What the task asks: Set down exactly the lines of the listing below that begin at the one containing "(284, 493) = (502, 572): black" and end at the last line, both included.

Data below:
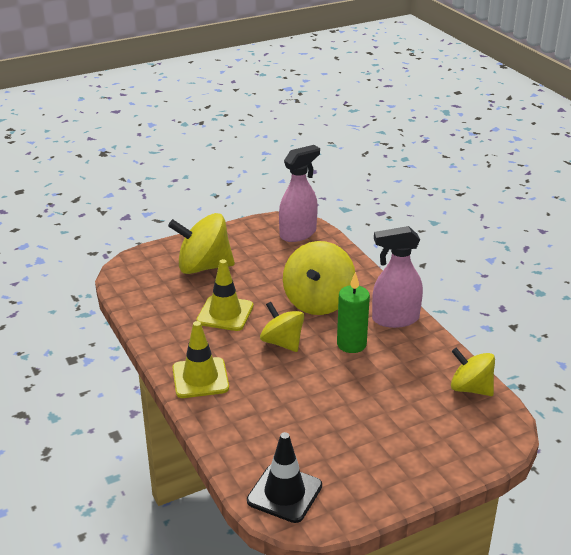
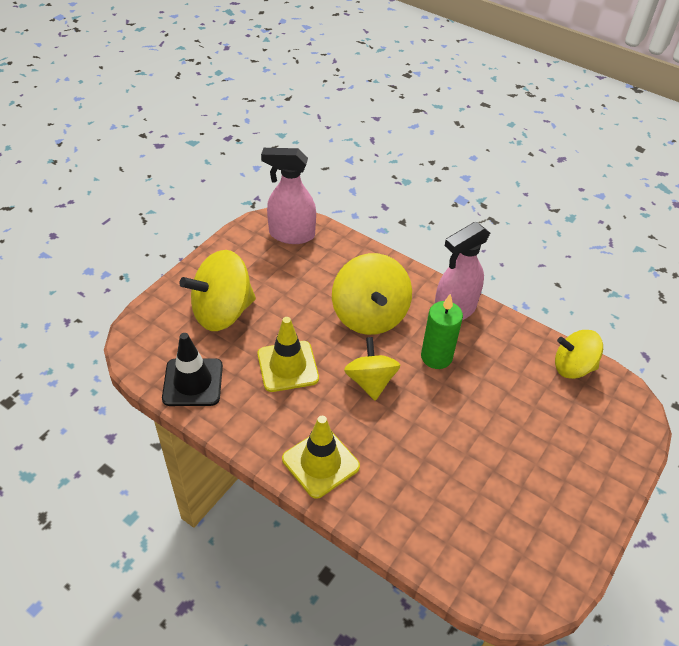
camera: 30 degrees left, 15 degrees up
(282, 342) = (370, 381): yellow spinning top -> yellow spinning top turned 60 degrees clockwise
(284, 493) = (502, 572): black traffic cone -> black traffic cone (193, 382)
(298, 234) = (291, 234): pink spray bottle -> pink spray bottle turned 105 degrees counterclockwise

The completed task:
(284, 493) = (502, 572): black traffic cone -> black traffic cone (193, 382)
(298, 234) = (291, 234): pink spray bottle -> pink spray bottle turned 105 degrees counterclockwise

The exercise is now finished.